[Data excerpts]
- Opening Delimiter -

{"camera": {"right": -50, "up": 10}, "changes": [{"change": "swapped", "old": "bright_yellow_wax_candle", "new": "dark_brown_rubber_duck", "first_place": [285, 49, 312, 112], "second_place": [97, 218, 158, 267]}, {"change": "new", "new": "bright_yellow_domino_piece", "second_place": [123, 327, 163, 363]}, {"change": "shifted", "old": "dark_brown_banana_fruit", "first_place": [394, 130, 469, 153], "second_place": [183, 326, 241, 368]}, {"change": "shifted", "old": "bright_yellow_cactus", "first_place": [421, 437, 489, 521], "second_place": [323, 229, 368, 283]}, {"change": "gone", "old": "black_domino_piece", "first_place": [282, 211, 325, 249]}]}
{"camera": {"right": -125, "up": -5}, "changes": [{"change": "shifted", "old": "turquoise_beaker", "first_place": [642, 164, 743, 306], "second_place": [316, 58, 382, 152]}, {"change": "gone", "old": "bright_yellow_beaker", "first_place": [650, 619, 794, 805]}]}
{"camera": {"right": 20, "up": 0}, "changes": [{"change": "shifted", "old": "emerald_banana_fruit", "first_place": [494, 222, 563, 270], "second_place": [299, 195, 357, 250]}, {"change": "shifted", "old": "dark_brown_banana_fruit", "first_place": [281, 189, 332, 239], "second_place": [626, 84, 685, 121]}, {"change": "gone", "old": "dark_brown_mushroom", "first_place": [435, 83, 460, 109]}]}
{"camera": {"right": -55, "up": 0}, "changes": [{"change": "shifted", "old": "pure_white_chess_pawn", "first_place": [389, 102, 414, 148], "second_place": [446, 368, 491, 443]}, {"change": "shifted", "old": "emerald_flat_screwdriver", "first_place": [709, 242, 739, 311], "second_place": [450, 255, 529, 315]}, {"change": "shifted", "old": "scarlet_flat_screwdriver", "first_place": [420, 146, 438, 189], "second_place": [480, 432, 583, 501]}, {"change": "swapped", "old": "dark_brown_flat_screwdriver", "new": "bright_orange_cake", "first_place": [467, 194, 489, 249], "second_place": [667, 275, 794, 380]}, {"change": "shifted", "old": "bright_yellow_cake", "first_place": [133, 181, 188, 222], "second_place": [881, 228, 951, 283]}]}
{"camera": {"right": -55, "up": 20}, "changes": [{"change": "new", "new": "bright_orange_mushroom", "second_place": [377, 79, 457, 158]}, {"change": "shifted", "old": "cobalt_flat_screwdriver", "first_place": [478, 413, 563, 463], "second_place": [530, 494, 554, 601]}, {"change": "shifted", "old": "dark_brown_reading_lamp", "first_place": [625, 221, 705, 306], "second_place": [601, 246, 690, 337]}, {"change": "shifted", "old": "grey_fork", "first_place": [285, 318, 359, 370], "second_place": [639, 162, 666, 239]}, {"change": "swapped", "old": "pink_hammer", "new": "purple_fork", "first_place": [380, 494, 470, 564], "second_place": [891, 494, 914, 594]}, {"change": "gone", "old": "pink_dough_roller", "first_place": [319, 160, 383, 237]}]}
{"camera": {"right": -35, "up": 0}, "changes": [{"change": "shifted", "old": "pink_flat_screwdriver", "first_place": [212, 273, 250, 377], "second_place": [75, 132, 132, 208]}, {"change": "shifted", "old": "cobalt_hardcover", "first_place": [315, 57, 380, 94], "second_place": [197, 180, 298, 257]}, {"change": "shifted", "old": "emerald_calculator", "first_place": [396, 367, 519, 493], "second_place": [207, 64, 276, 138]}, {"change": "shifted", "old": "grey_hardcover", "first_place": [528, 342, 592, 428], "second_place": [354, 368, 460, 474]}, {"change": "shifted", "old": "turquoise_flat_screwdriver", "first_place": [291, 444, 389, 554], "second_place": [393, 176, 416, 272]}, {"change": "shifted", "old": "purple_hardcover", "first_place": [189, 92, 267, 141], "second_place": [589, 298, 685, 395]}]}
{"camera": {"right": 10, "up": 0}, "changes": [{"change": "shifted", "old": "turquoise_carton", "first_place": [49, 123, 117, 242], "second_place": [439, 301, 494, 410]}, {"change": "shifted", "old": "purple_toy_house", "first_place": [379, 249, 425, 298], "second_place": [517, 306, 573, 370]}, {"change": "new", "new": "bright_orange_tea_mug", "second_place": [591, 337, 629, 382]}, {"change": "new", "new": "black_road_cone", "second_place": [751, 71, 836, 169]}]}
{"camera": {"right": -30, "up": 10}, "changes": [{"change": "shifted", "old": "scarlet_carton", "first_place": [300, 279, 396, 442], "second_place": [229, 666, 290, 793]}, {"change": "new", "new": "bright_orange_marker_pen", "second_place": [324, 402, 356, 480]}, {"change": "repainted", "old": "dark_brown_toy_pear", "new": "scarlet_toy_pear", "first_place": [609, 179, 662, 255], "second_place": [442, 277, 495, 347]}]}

- Closing Delimiter -

• WORK TO COMPLETE
Retype all of the entries exactly, please.

• SOLUTION FOR THIS TASK
{"camera": {"right": -50, "up": 10}, "changes": [{"change": "swapped", "old": "bright_yellow_wax_candle", "new": "dark_brown_rubber_duck", "first_place": [285, 49, 312, 112], "second_place": [97, 218, 158, 267]}, {"change": "new", "new": "bright_yellow_domino_piece", "second_place": [123, 327, 163, 363]}, {"change": "shifted", "old": "dark_brown_banana_fruit", "first_place": [394, 130, 469, 153], "second_place": [183, 326, 241, 368]}, {"change": "shifted", "old": "bright_yellow_cactus", "first_place": [421, 437, 489, 521], "second_place": [323, 229, 368, 283]}, {"change": "gone", "old": "black_domino_piece", "first_place": [282, 211, 325, 249]}]}
{"camera": {"right": -125, "up": -5}, "changes": [{"change": "shifted", "old": "turquoise_beaker", "first_place": [642, 164, 743, 306], "second_place": [316, 58, 382, 152]}, {"change": "gone", "old": "bright_yellow_beaker", "first_place": [650, 619, 794, 805]}]}
{"camera": {"right": 20, "up": 0}, "changes": [{"change": "shifted", "old": "emerald_banana_fruit", "first_place": [494, 222, 563, 270], "second_place": [299, 195, 357, 250]}, {"change": "shifted", "old": "dark_brown_banana_fruit", "first_place": [281, 189, 332, 239], "second_place": [626, 84, 685, 121]}, {"change": "gone", "old": "dark_brown_mushroom", "first_place": [435, 83, 460, 109]}]}
{"camera": {"right": -55, "up": 0}, "changes": [{"change": "shifted", "old": "pure_white_chess_pawn", "first_place": [389, 102, 414, 148], "second_place": [446, 368, 491, 443]}, {"change": "shifted", "old": "emerald_flat_screwdriver", "first_place": [709, 242, 739, 311], "second_place": [450, 255, 529, 315]}, {"change": "shifted", "old": "scarlet_flat_screwdriver", "first_place": [420, 146, 438, 189], "second_place": [480, 432, 583, 501]}, {"change": "swapped", "old": "dark_brown_flat_screwdriver", "new": "bright_orange_cake", "first_place": [467, 194, 489, 249], "second_place": [667, 275, 794, 380]}, {"change": "shifted", "old": "bright_yellow_cake", "first_place": [133, 181, 188, 222], "second_place": [881, 228, 951, 283]}]}
{"camera": {"right": -55, "up": 20}, "changes": [{"change": "new", "new": "bright_orange_mushroom", "second_place": [377, 79, 457, 158]}, {"change": "shifted", "old": "cobalt_flat_screwdriver", "first_place": [478, 413, 563, 463], "second_place": [530, 494, 554, 601]}, {"change": "shifted", "old": "dark_brown_reading_lamp", "first_place": [625, 221, 705, 306], "second_place": [601, 246, 690, 337]}, {"change": "shifted", "old": "grey_fork", "first_place": [285, 318, 359, 370], "second_place": [639, 162, 666, 239]}, {"change": "swapped", "old": "pink_hammer", "new": "purple_fork", "first_place": [380, 494, 470, 564], "second_place": [891, 494, 914, 594]}, {"change": "gone", "old": "pink_dough_roller", "first_place": [319, 160, 383, 237]}]}
{"camera": {"right": -35, "up": 0}, "changes": [{"change": "shifted", "old": "pink_flat_screwdriver", "first_place": [212, 273, 250, 377], "second_place": [75, 132, 132, 208]}, {"change": "shifted", "old": "cobalt_hardcover", "first_place": [315, 57, 380, 94], "second_place": [197, 180, 298, 257]}, {"change": "shifted", "old": "emerald_calculator", "first_place": [396, 367, 519, 493], "second_place": [207, 64, 276, 138]}, {"change": "shifted", "old": "grey_hardcover", "first_place": [528, 342, 592, 428], "second_place": [354, 368, 460, 474]}, {"change": "shifted", "old": "turquoise_flat_screwdriver", "first_place": [291, 444, 389, 554], "second_place": [393, 176, 416, 272]}, {"change": "shifted", "old": "purple_hardcover", "first_place": [189, 92, 267, 141], "second_place": [589, 298, 685, 395]}]}
{"camera": {"right": 10, "up": 0}, "changes": [{"change": "shifted", "old": "turquoise_carton", "first_place": [49, 123, 117, 242], "second_place": [439, 301, 494, 410]}, {"change": "shifted", "old": "purple_toy_house", "first_place": [379, 249, 425, 298], "second_place": [517, 306, 573, 370]}, {"change": "new", "new": "bright_orange_tea_mug", "second_place": [591, 337, 629, 382]}, {"change": "new", "new": "black_road_cone", "second_place": [751, 71, 836, 169]}]}
{"camera": {"right": -30, "up": 10}, "changes": [{"change": "shifted", "old": "scarlet_carton", "first_place": [300, 279, 396, 442], "second_place": [229, 666, 290, 793]}, {"change": "new", "new": "bright_orange_marker_pen", "second_place": [324, 402, 356, 480]}, {"change": "repainted", "old": "dark_brown_toy_pear", "new": "scarlet_toy_pear", "first_place": [609, 179, 662, 255], "second_place": [442, 277, 495, 347]}]}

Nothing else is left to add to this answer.